Extracted records:

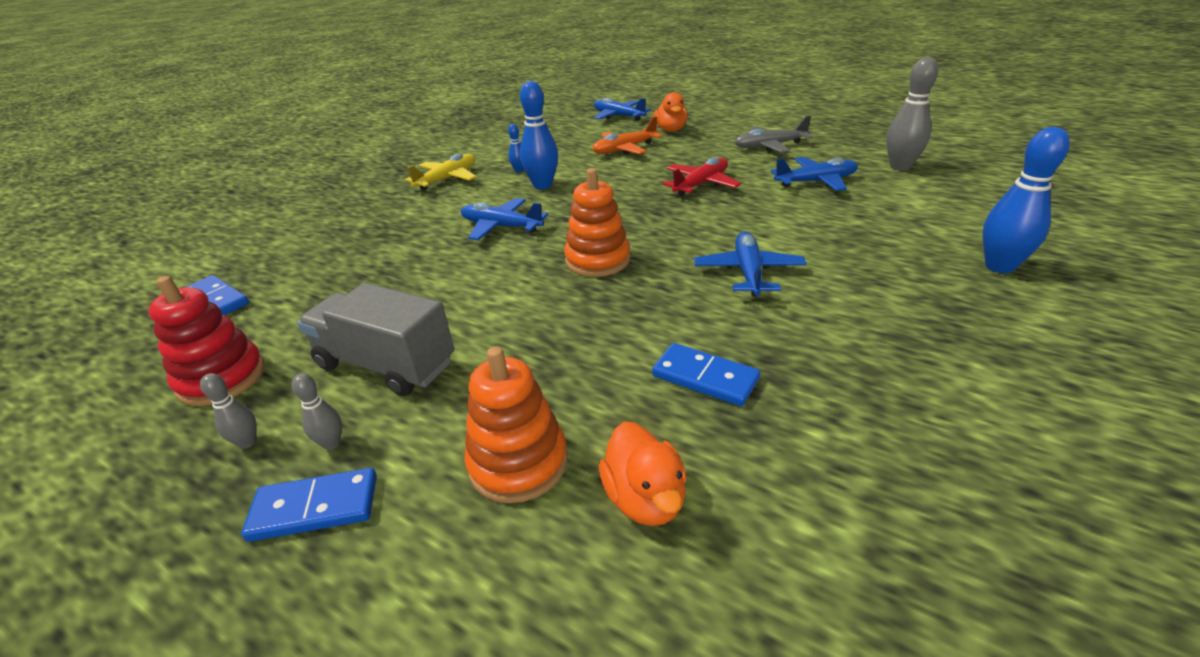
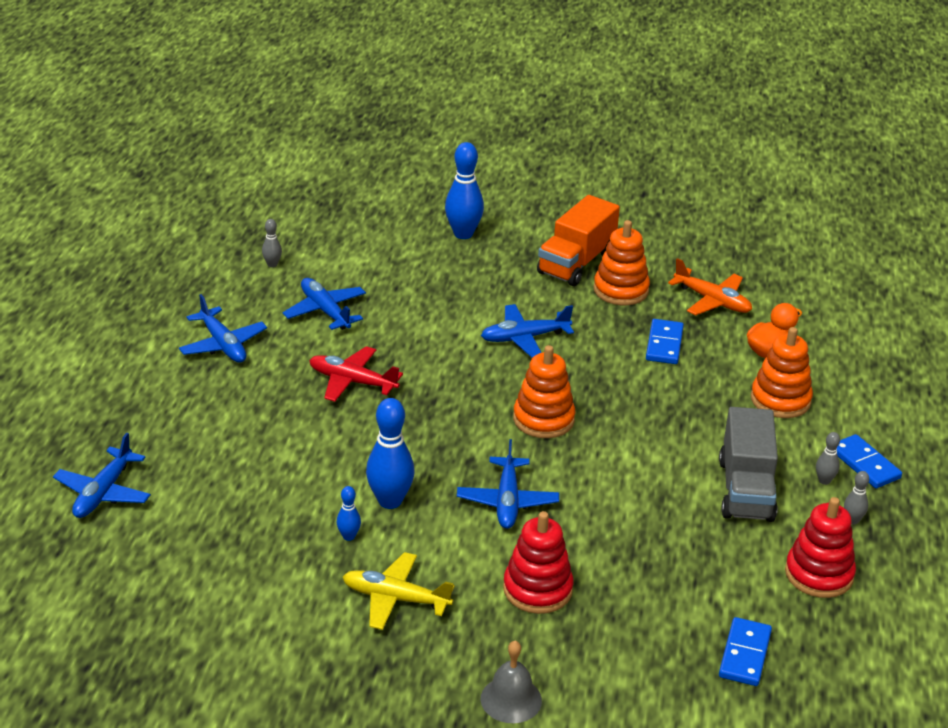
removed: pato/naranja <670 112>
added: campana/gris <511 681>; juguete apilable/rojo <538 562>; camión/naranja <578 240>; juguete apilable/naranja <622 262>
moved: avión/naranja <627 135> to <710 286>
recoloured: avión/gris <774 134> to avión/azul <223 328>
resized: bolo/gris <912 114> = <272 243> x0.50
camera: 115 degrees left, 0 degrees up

INSTRUCTIONS FOR THE TASK:
The answer must be an exact copy of every record above, minus the pictures.

REPLY TO THE TASK:
removed: pato/naranja <670 112>
added: campana/gris <511 681>; juguete apilable/rojo <538 562>; camión/naranja <578 240>; juguete apilable/naranja <622 262>
moved: avión/naranja <627 135> to <710 286>
recoloured: avión/gris <774 134> to avión/azul <223 328>
resized: bolo/gris <912 114> = <272 243> x0.50
camera: 115 degrees left, 0 degrees up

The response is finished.